● **PROVIDED ENTRIES**:
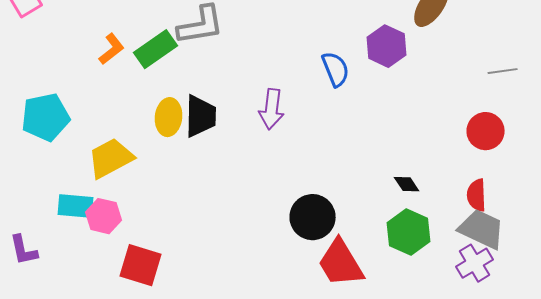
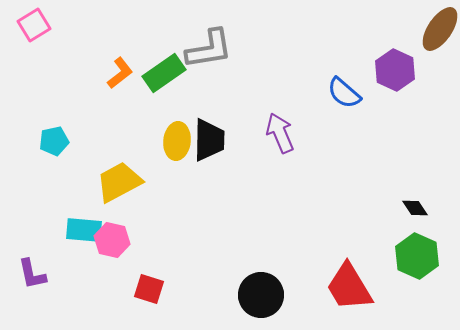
blue semicircle: (336, 69) -> (344, 93), turned 153
purple arrow: (272, 109) -> (280, 133), turned 150
cyan pentagon: (46, 117) -> (54, 141), size x0.6
black circle: (313, 217) -> (261, 295), moved
red square: (141, 265) -> (149, 289), size x0.7

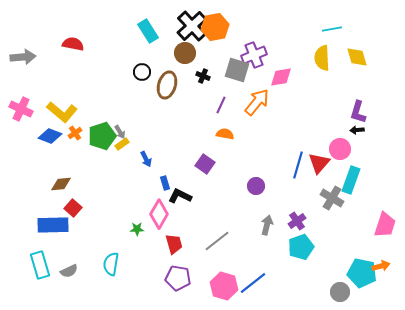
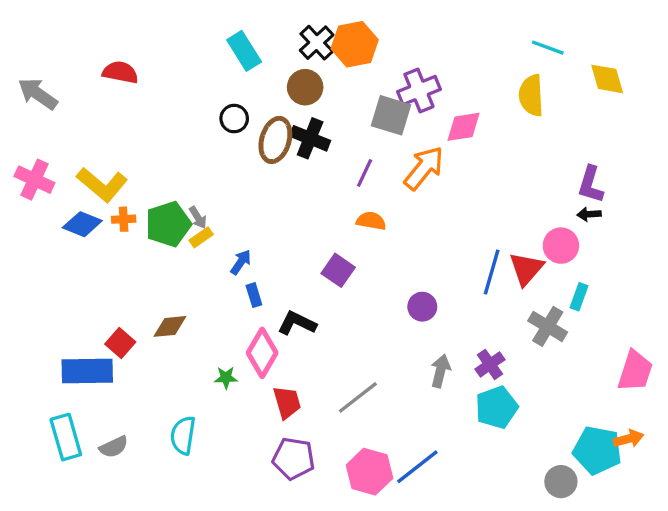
black cross: (192, 26) -> (317, 43), size x0.7
cyan line: (332, 29) -> (548, 48), turned 30
gray arrow: (23, 57) -> (38, 94), turned -140
yellow diamond: (357, 57) -> (607, 79), moved
black cross: (203, 76) -> (310, 138), moved, size x1.6
orange cross: (75, 133) -> (124, 219), turned 32
blue arrow: (146, 159) -> (241, 262), turned -119
cyan rectangle: (351, 180) -> (579, 297), size x0.6
blue rectangle: (165, 183) -> (254, 295), moved
brown diamond: (61, 184) -> (170, 326), moved

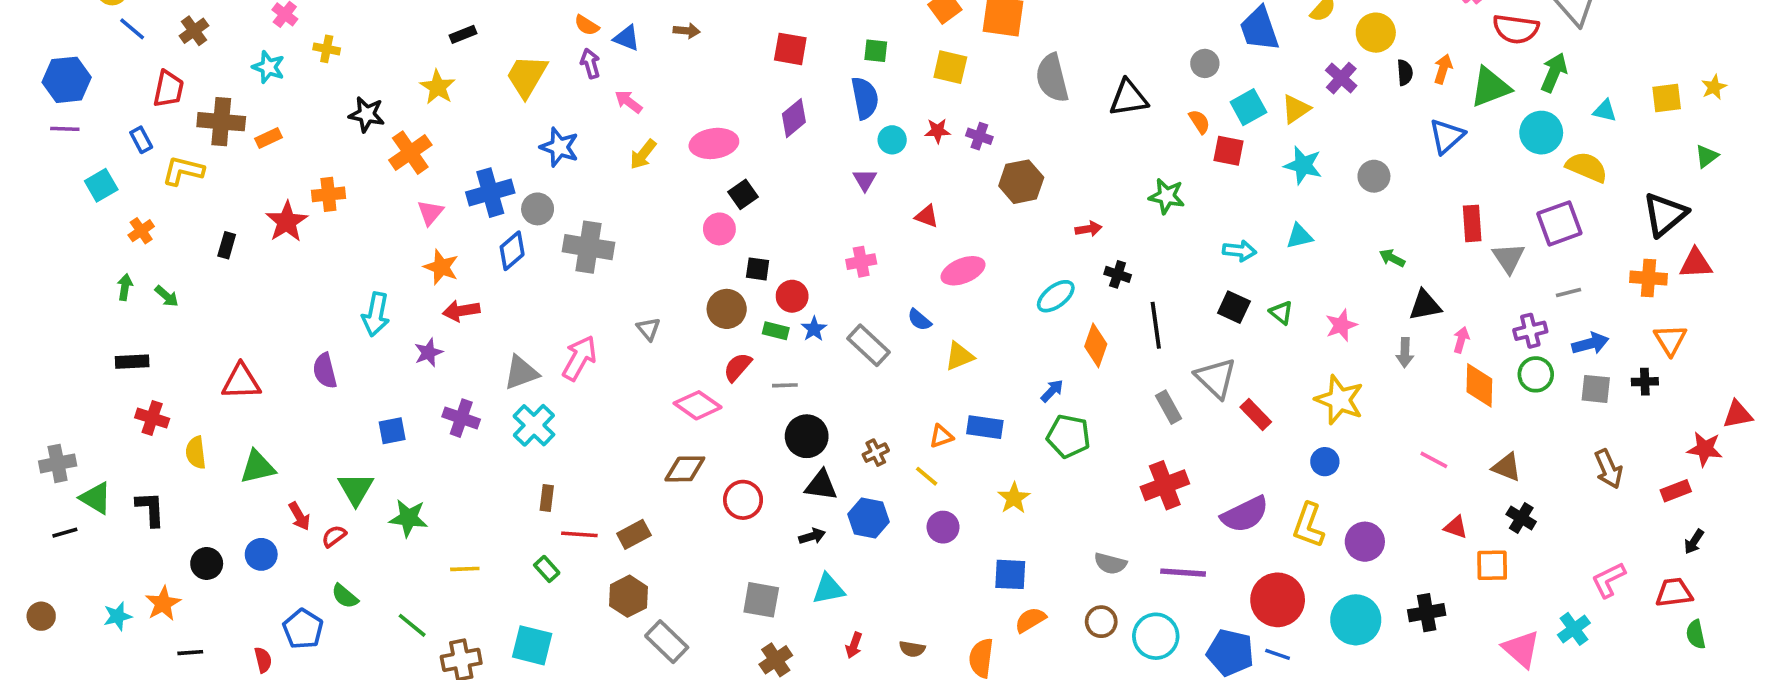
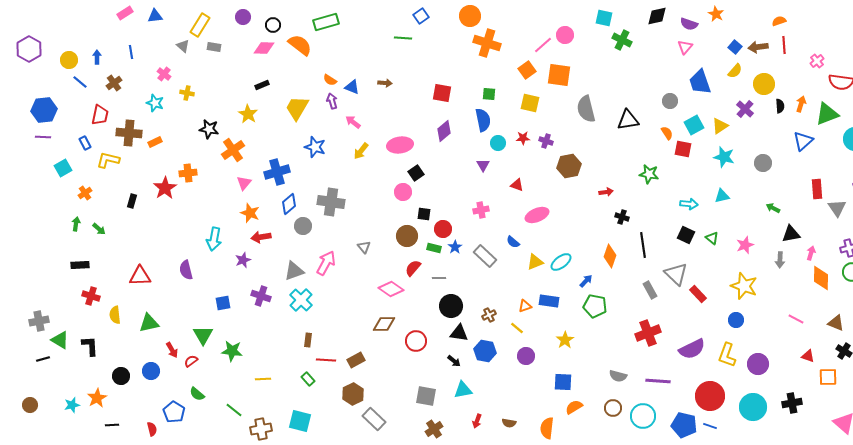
gray circle: (538, 209) -> (303, 226), moved
cyan ellipse: (1056, 296) -> (561, 262), moved
black arrow: (812, 536) -> (454, 361), turned 56

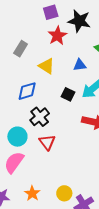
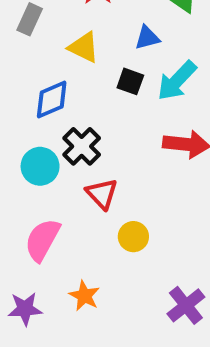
black square: (68, 94) -> (130, 81), moved
cyan circle: (17, 137) -> (40, 166), moved
yellow circle: (64, 193) -> (133, 237), moved

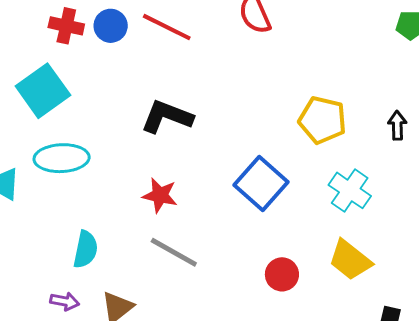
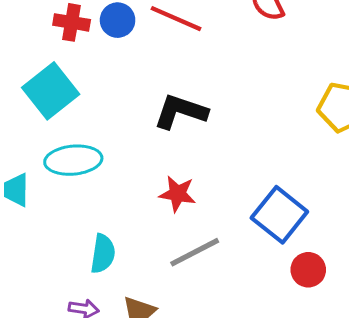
blue square: (261, 184) -> (279, 215), moved
gray line: (174, 252) -> (195, 252), turned -54

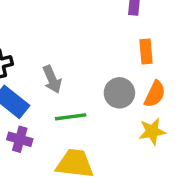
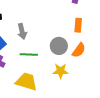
yellow star: (152, 131) -> (61, 71), moved

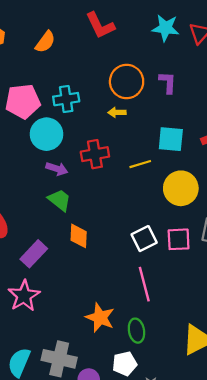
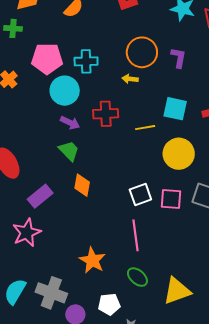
green ellipse: (136, 331) -> (137, 277), moved, turned -45

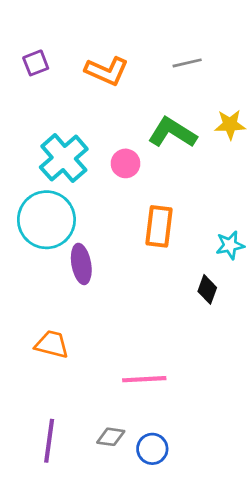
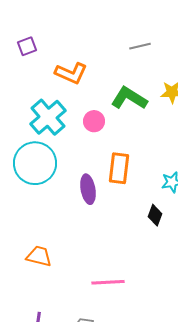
orange L-shape: (107, 71) -> (71, 73), moved
purple ellipse: (81, 264) -> (88, 189), moved

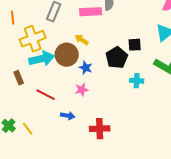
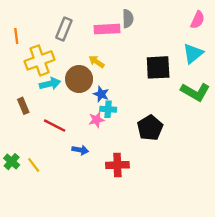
black square: (135, 45) -> (158, 67), size x1.6
black pentagon: (117, 58) -> (150, 128), moved
cyan arrow: (42, 59) -> (50, 84), size x0.7
cyan cross: (137, 81) -> (108, 109), moved

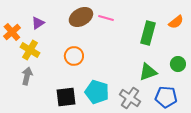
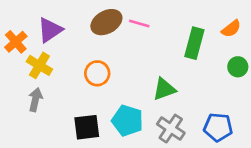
purple triangle: (38, 23) -> (50, 30), size x1.5
green circle: (178, 64) -> (238, 67), moved
green triangle: (148, 72) -> (164, 89), moved

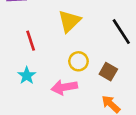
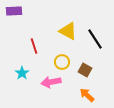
yellow triangle: (69, 21) -> (68, 31), moved, turned -48
red line: (31, 41) -> (34, 46), moved

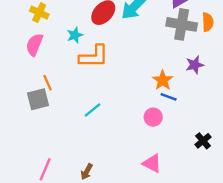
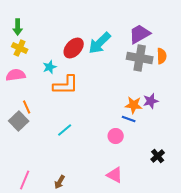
pink semicircle: (34, 45) -> (16, 75), turned 60
purple star: (195, 65) -> (151, 101), moved
orange star: (163, 80) -> (134, 105), moved, turned -30
gray square: (38, 99) -> (19, 121), turned -30

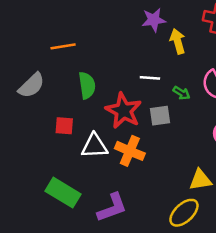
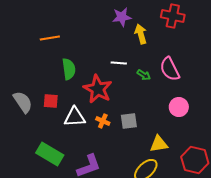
gray semicircle: (32, 85) -> (23, 102), moved, turned -80
gray square: (160, 116) -> (129, 121), moved
orange cross: (130, 151) -> (103, 121), size x0.6

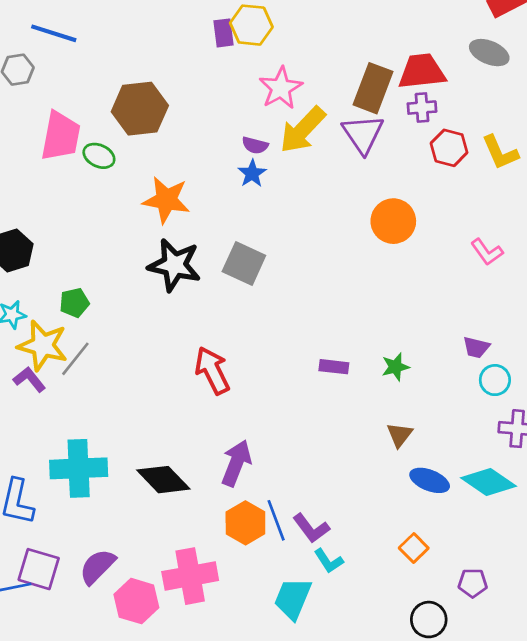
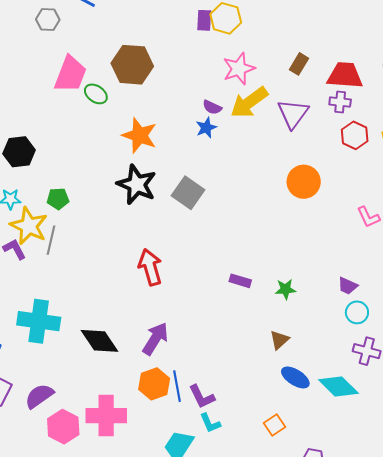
brown rectangle: (373, 88) -> (299, 64), moved, size x0.6
gray line: (75, 359) -> (51, 240), turned -36

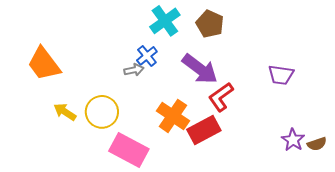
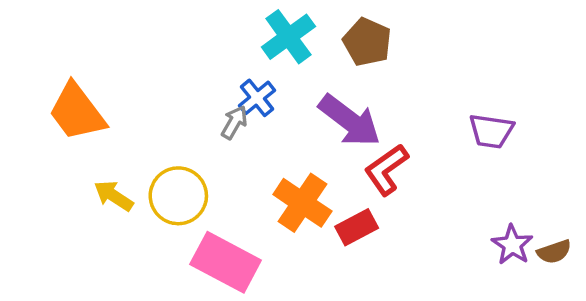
gray arrow: (134, 70) -> (234, 122), turned -48
red rectangle: (204, 130) -> (357, 227), size x0.7

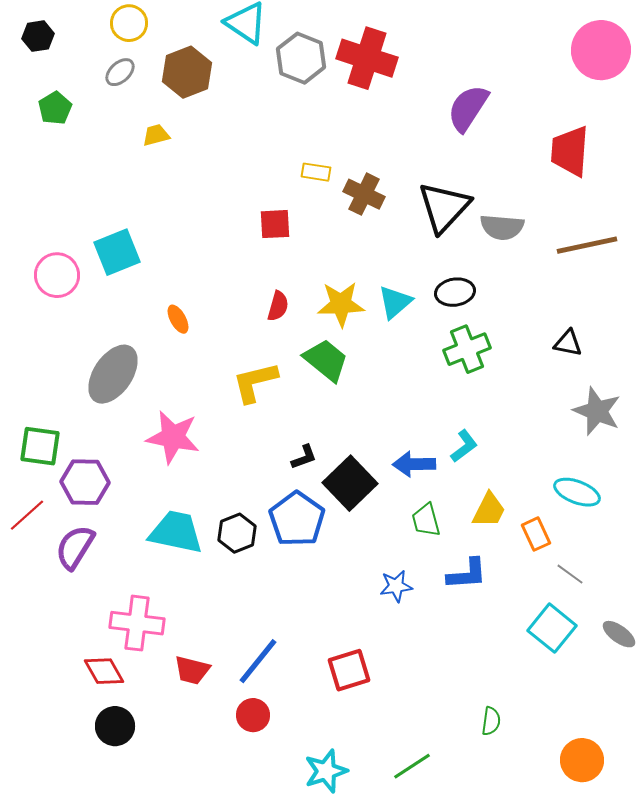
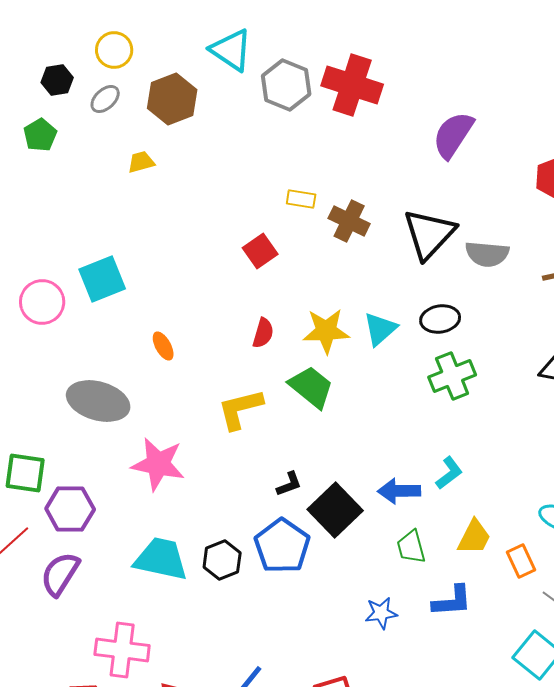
black hexagon: (38, 36) -> (57, 80), moved
red square: (275, 224) -> (260, 251), turned -32
gray ellipse: (113, 374) -> (98, 401), turned 72

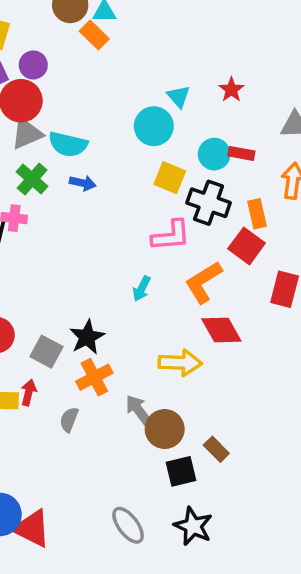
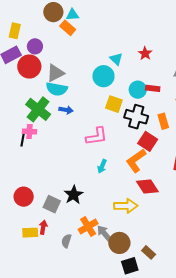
gray triangle: (27, 134) -> (55, 73), moved
green cross: (32, 179) -> (38, 109), size x1.4
pink L-shape: (171, 236) -> (97, 136), moved
red square: (247, 246) -> (148, 141), moved
orange cross: (94, 377) -> (88, 227), moved

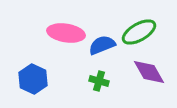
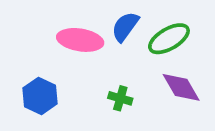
blue semicircle: (102, 45) -> (125, 27), moved, turned -32

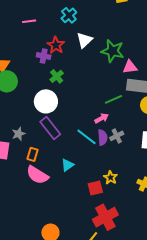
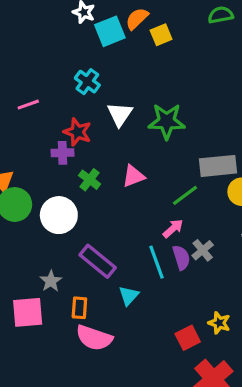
pink triangle: (130, 67) -> (133, 176), moved
white circle: (46, 101) -> (59, 215), moved
cyan line: (87, 137) -> (156, 262), turned 45
cyan triangle: (68, 165) -> (129, 296), moved
yellow star: (110, 177) -> (219, 323), moved

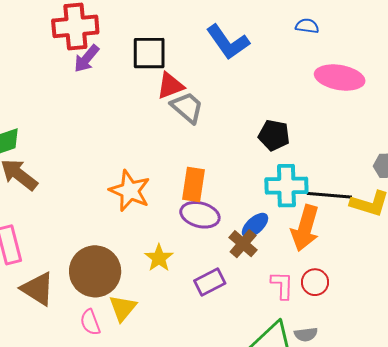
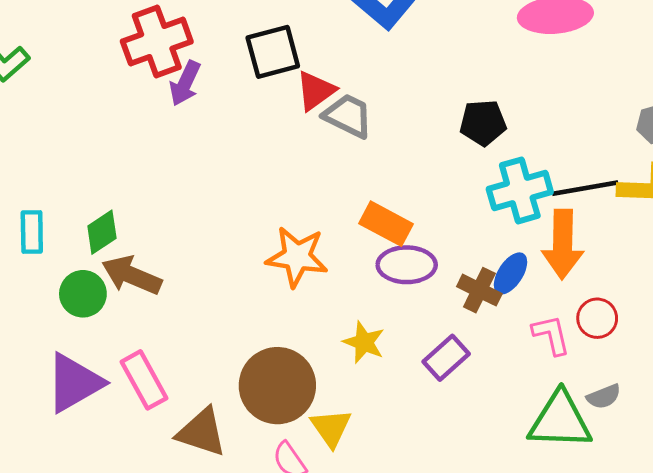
orange rectangle: (194, 184) -> (386, 224), turned -56
blue ellipse: (255, 225) -> (510, 273), moved

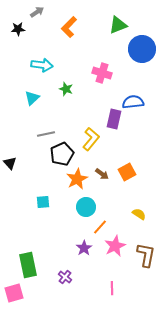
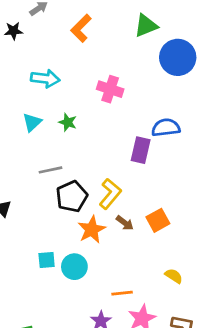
pink cross: (102, 73) -> (110, 89), moved
green star: (66, 89) -> (68, 122), moved
yellow L-shape: (91, 139) -> (110, 194), moved
cyan circle: (86, 207) -> (74, 267), moved
orange line: (100, 227) -> (122, 293), turned 42

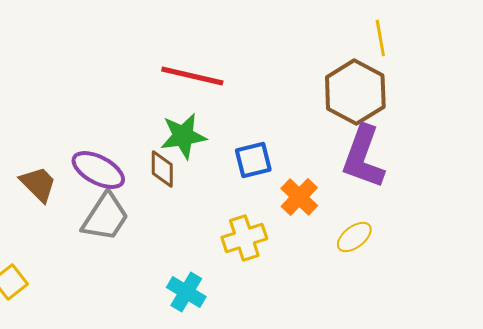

● **WHAT THIS TASK INVOLVES**: Using the records above, pull out each line where the word "yellow" occurs.

● **ANSWER SPACE**:
yellow diamond: (357, 57) -> (607, 79), moved
yellow circle: (64, 193) -> (133, 237), moved
yellow star: (152, 131) -> (61, 71), moved
yellow triangle: (69, 21) -> (68, 31), moved, turned -48
yellow star: (110, 177) -> (219, 323), moved
yellow L-shape: (91, 139) -> (110, 194), moved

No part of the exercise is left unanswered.